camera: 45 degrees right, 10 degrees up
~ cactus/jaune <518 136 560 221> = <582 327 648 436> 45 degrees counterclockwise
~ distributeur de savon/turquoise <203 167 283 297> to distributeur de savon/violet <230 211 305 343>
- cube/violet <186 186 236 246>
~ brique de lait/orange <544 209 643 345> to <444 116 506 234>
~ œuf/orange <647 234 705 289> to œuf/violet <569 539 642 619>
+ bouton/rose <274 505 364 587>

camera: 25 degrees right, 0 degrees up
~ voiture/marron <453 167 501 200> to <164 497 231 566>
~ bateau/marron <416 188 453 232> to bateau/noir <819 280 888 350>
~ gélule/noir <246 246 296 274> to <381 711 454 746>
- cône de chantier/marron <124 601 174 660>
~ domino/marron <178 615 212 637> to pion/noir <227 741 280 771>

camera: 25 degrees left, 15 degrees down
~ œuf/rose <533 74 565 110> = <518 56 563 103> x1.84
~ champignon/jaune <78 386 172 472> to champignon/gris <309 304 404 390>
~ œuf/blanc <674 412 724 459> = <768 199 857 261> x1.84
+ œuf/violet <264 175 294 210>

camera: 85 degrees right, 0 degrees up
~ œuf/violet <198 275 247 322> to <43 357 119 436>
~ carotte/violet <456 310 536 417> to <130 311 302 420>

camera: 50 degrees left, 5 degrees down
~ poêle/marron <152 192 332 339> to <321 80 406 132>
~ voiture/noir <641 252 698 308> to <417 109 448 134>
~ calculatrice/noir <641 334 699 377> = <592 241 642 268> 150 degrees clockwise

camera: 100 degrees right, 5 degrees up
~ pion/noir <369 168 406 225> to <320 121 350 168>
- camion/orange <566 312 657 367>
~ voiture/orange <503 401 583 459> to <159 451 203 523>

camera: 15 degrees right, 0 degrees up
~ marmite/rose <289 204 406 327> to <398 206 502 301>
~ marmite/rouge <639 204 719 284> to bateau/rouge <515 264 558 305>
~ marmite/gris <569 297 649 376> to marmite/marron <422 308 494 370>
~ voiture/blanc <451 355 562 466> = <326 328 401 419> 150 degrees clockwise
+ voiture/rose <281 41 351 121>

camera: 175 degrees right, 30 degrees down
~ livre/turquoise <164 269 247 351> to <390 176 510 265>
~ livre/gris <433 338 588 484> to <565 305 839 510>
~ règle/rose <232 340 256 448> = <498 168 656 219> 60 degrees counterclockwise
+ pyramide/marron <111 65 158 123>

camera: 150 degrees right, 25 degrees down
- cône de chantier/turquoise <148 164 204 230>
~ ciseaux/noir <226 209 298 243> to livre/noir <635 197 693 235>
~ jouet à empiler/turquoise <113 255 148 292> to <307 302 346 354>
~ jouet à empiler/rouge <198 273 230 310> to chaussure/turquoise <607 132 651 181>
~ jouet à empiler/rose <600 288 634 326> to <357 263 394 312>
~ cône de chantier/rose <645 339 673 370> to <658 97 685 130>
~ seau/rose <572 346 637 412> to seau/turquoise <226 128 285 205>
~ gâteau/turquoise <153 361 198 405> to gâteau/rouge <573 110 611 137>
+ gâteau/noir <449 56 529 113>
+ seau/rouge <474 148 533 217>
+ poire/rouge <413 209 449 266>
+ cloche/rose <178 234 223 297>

### Problem requirements
Write out every entry again exactly, please, with nothing missing.

### Reply to the task
camera: 45 degrees right, 10 degrees up
~ cactus/jaune <518 136 560 221> = <582 327 648 436> 45 degrees counterclockwise
~ distributeur de savon/turquoise <203 167 283 297> to distributeur de savon/violet <230 211 305 343>
- cube/violet <186 186 236 246>
~ brique de lait/orange <544 209 643 345> to <444 116 506 234>
~ œuf/orange <647 234 705 289> to œuf/violet <569 539 642 619>
+ bouton/rose <274 505 364 587>

camera: 25 degrees right, 0 degrees up
~ voiture/marron <453 167 501 200> to <164 497 231 566>
~ bateau/marron <416 188 453 232> to bateau/noir <819 280 888 350>
~ gélule/noir <246 246 296 274> to <381 711 454 746>
- cône de chantier/marron <124 601 174 660>
~ domino/marron <178 615 212 637> to pion/noir <227 741 280 771>

camera: 25 degrees left, 15 degrees down
~ œuf/rose <533 74 565 110> = <518 56 563 103> x1.84
~ champignon/jaune <78 386 172 472> to champignon/gris <309 304 404 390>
~ œuf/blanc <674 412 724 459> = <768 199 857 261> x1.84
+ œuf/violet <264 175 294 210>

camera: 85 degrees right, 0 degrees up
~ œuf/violet <198 275 247 322> to <43 357 119 436>
~ carotte/violet <456 310 536 417> to <130 311 302 420>

camera: 50 degrees left, 5 degrees down
~ poêle/marron <152 192 332 339> to <321 80 406 132>
~ voiture/noir <641 252 698 308> to <417 109 448 134>
~ calculatrice/noir <641 334 699 377> = <592 241 642 268> 150 degrees clockwise

camera: 100 degrees right, 5 degrees up
~ pion/noir <369 168 406 225> to <320 121 350 168>
- camion/orange <566 312 657 367>
~ voiture/orange <503 401 583 459> to <159 451 203 523>

camera: 15 degrees right, 0 degrees up
~ marmite/rose <289 204 406 327> to <398 206 502 301>
~ marmite/rouge <639 204 719 284> to bateau/rouge <515 264 558 305>
~ marmite/gris <569 297 649 376> to marmite/marron <422 308 494 370>
~ voiture/blanc <451 355 562 466> = <326 328 401 419> 150 degrees clockwise
+ voiture/rose <281 41 351 121>

camera: 175 degrees right, 30 degrees down
~ livre/turquoise <164 269 247 351> to <390 176 510 265>
~ livre/gris <433 338 588 484> to <565 305 839 510>
~ règle/rose <232 340 256 448> = <498 168 656 219> 60 degrees counterclockwise
+ pyramide/marron <111 65 158 123>

camera: 150 degrees right, 25 degrees down
- cône de chantier/turquoise <148 164 204 230>
~ ciseaux/noir <226 209 298 243> to livre/noir <635 197 693 235>
~ jouet à empiler/turquoise <113 255 148 292> to <307 302 346 354>
~ jouet à empiler/rouge <198 273 230 310> to chaussure/turquoise <607 132 651 181>
~ jouet à empiler/rose <600 288 634 326> to <357 263 394 312>
~ cône de chantier/rose <645 339 673 370> to <658 97 685 130>
~ seau/rose <572 346 637 412> to seau/turquoise <226 128 285 205>
~ gâteau/turquoise <153 361 198 405> to gâteau/rouge <573 110 611 137>
+ gâteau/noir <449 56 529 113>
+ seau/rouge <474 148 533 217>
+ poire/rouge <413 209 449 266>
+ cloche/rose <178 234 223 297>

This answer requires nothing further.